> **TASK DIRECTIONS**
Below are the entries. Transcribe exactly the lines from the one with "[357, 408, 535, 611] (first image)" through the one with "[684, 171, 824, 243] (first image)", ends included, and leave out all others.

> **EXERCISE INPUT**
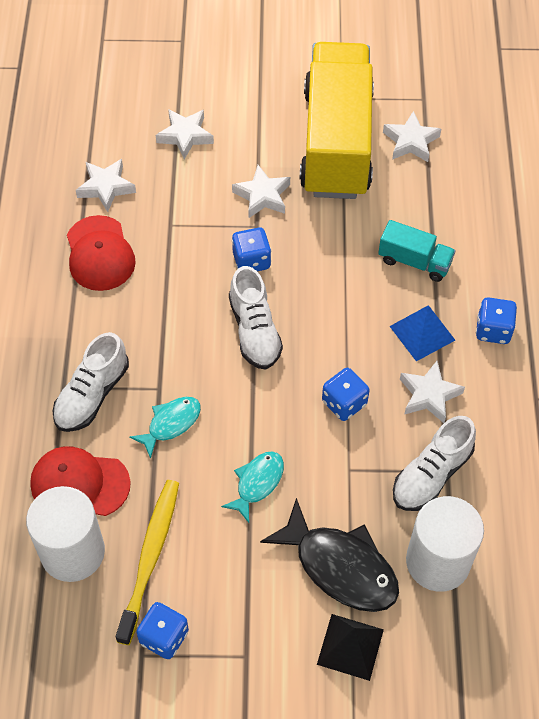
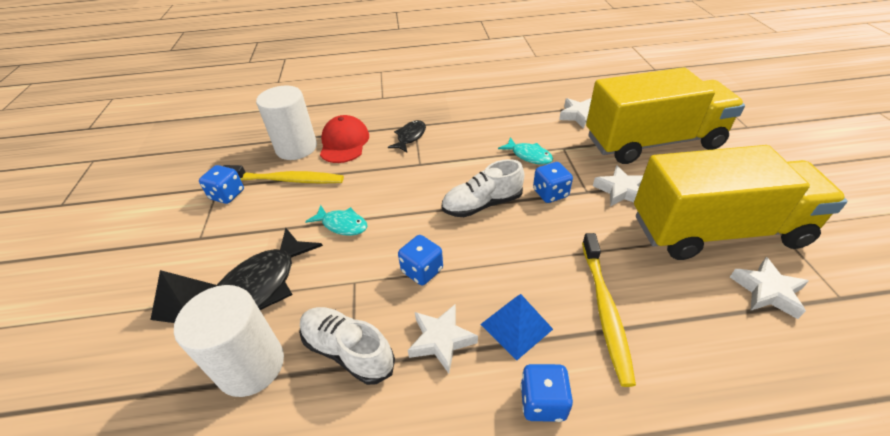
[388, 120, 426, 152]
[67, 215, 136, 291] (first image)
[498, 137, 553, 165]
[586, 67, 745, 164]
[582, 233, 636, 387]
* * *
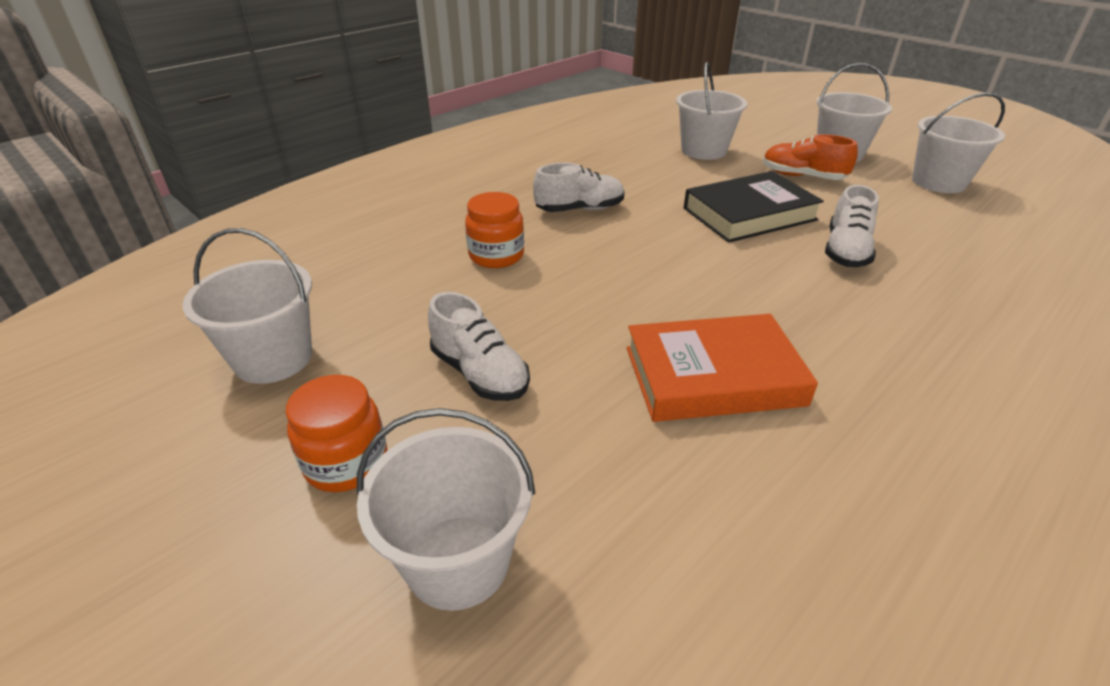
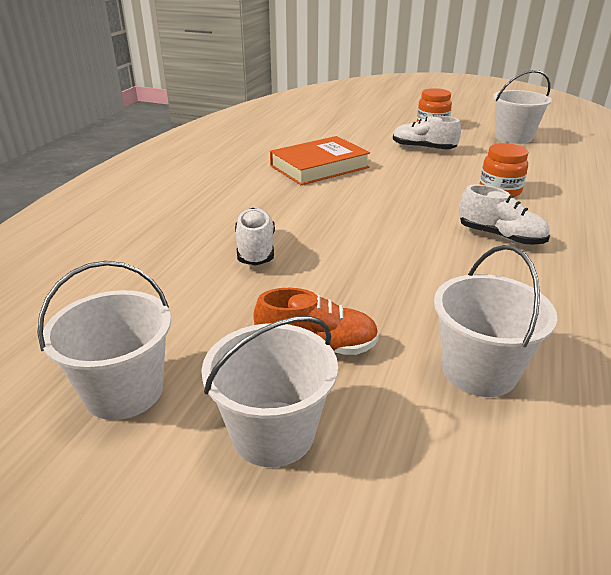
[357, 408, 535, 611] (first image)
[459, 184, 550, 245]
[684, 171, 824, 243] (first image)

> **WRITTEN ANSWER**
[357, 408, 535, 611] (first image)
[459, 184, 550, 245]
[684, 171, 824, 243] (first image)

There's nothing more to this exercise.